Using the records below, locate all lines containing "arrow" and return them.

[Records provided — start]

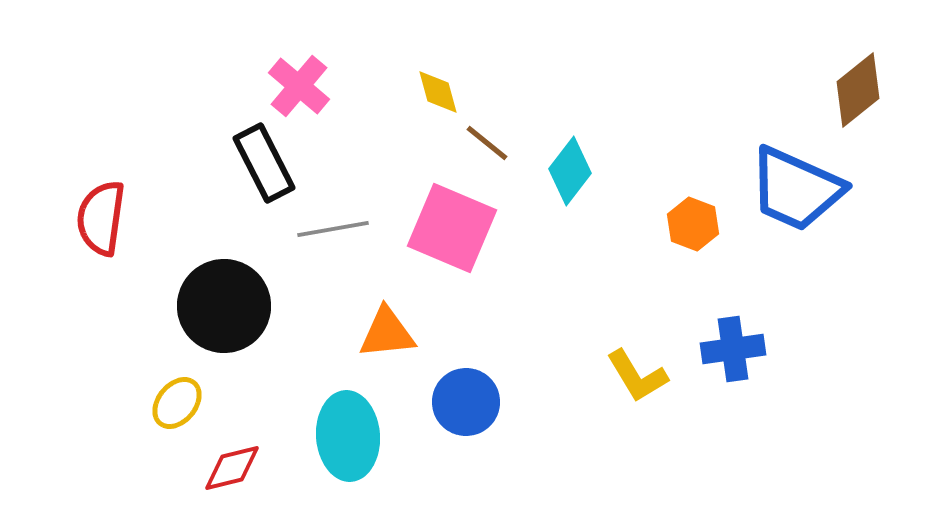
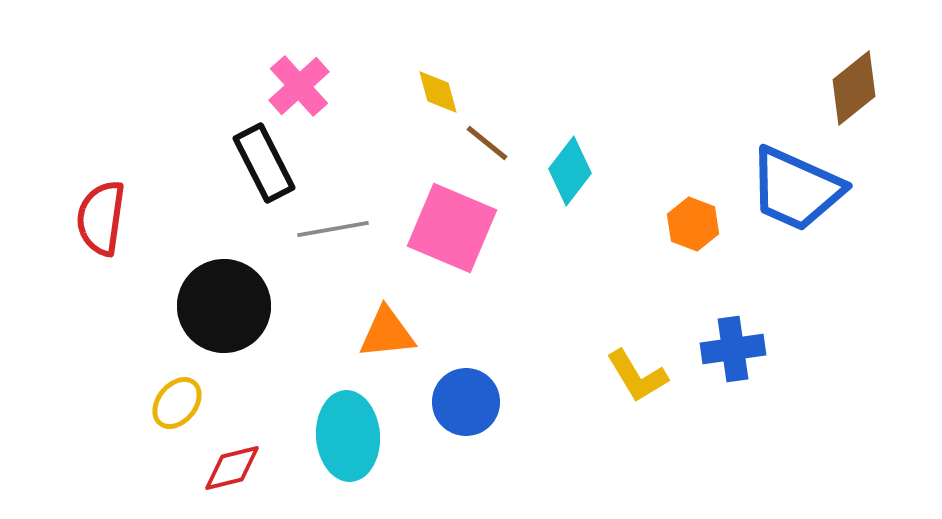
pink cross: rotated 8 degrees clockwise
brown diamond: moved 4 px left, 2 px up
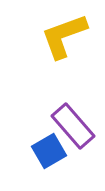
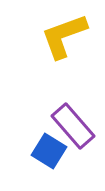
blue square: rotated 28 degrees counterclockwise
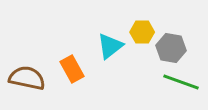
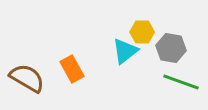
cyan triangle: moved 15 px right, 5 px down
brown semicircle: rotated 18 degrees clockwise
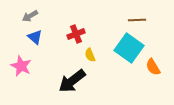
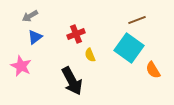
brown line: rotated 18 degrees counterclockwise
blue triangle: rotated 42 degrees clockwise
orange semicircle: moved 3 px down
black arrow: rotated 80 degrees counterclockwise
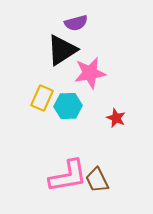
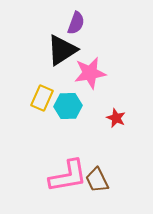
purple semicircle: rotated 55 degrees counterclockwise
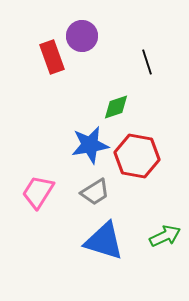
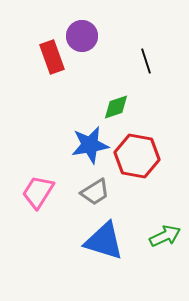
black line: moved 1 px left, 1 px up
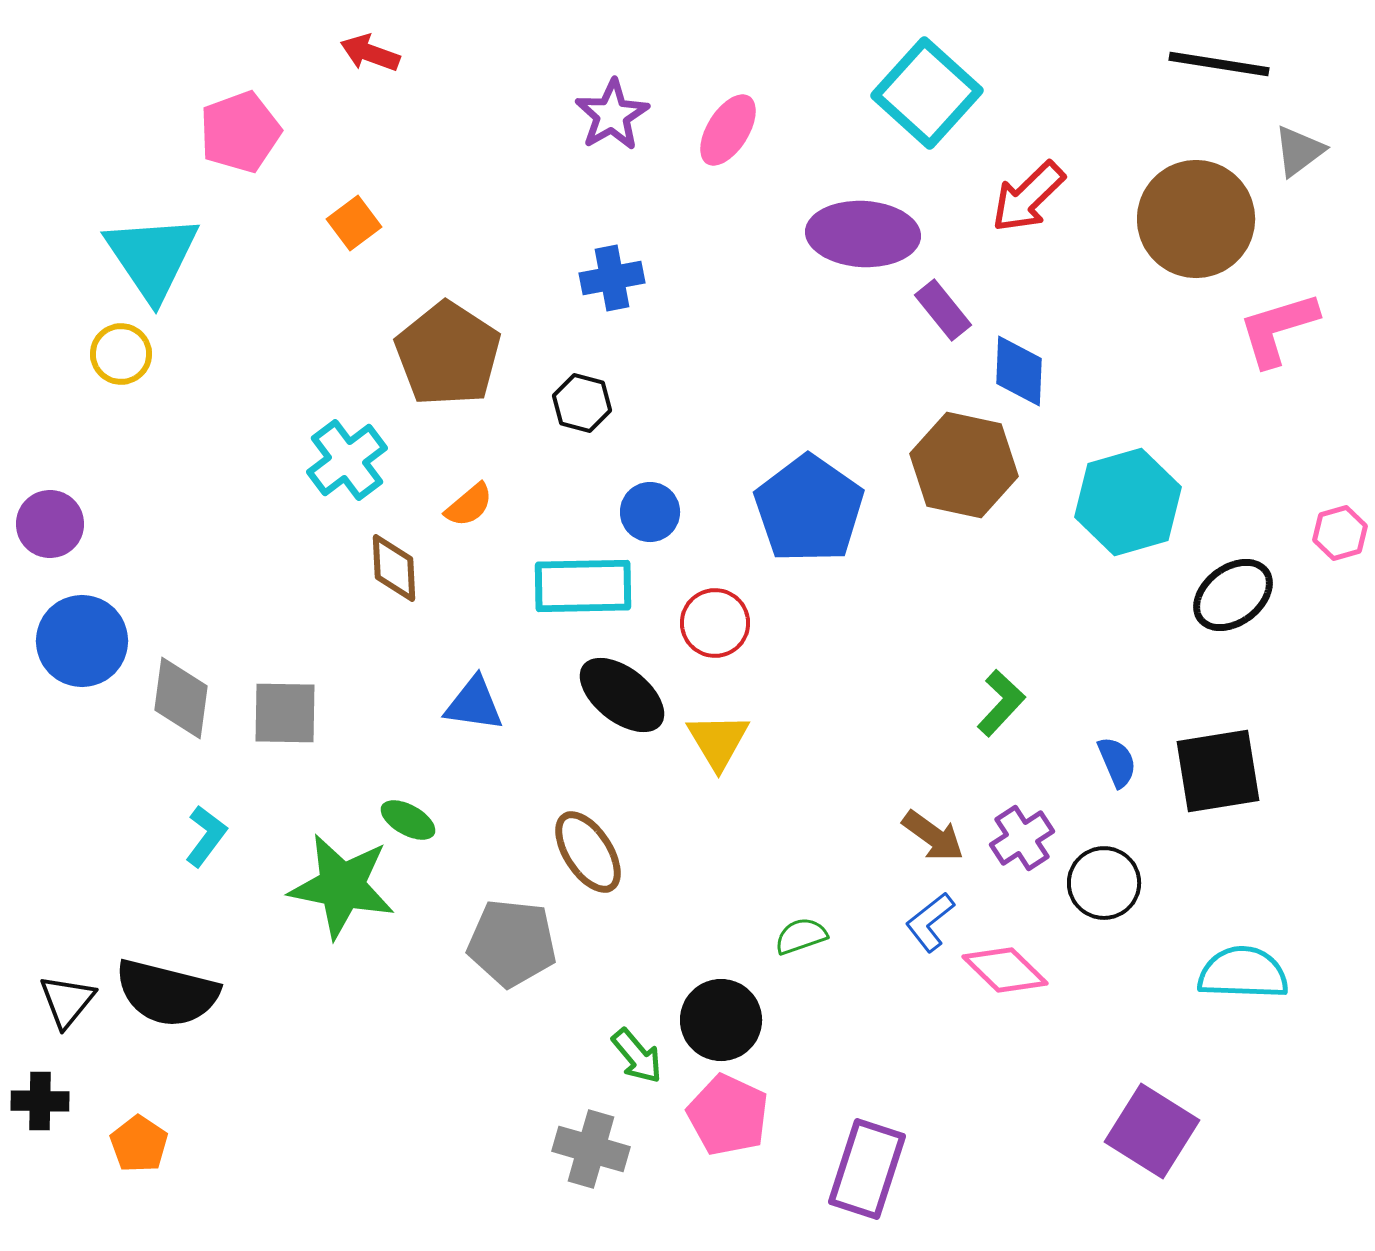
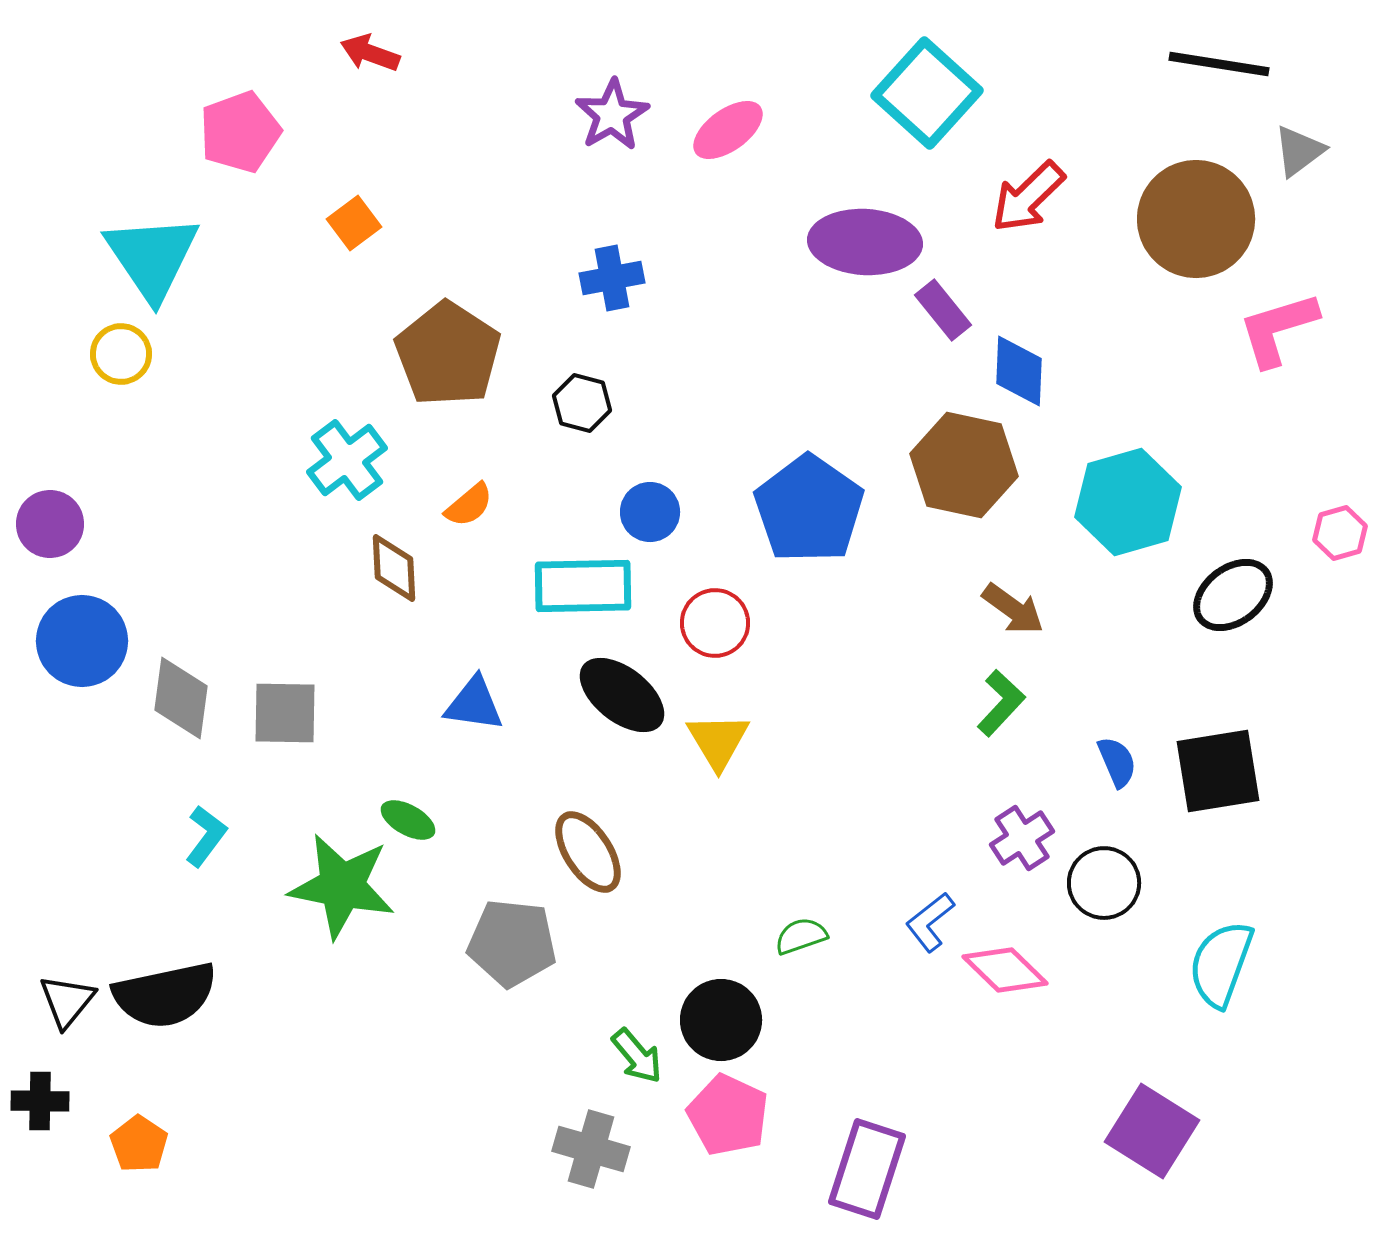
pink ellipse at (728, 130): rotated 22 degrees clockwise
purple ellipse at (863, 234): moved 2 px right, 8 px down
brown arrow at (933, 836): moved 80 px right, 227 px up
cyan semicircle at (1243, 973): moved 22 px left, 9 px up; rotated 72 degrees counterclockwise
black semicircle at (167, 993): moved 2 px left, 2 px down; rotated 26 degrees counterclockwise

[Records provided — finish]

(Solution):
black arrow: rotated 80 degrees counterclockwise
brown arrow at (933, 836): moved 80 px right, 227 px up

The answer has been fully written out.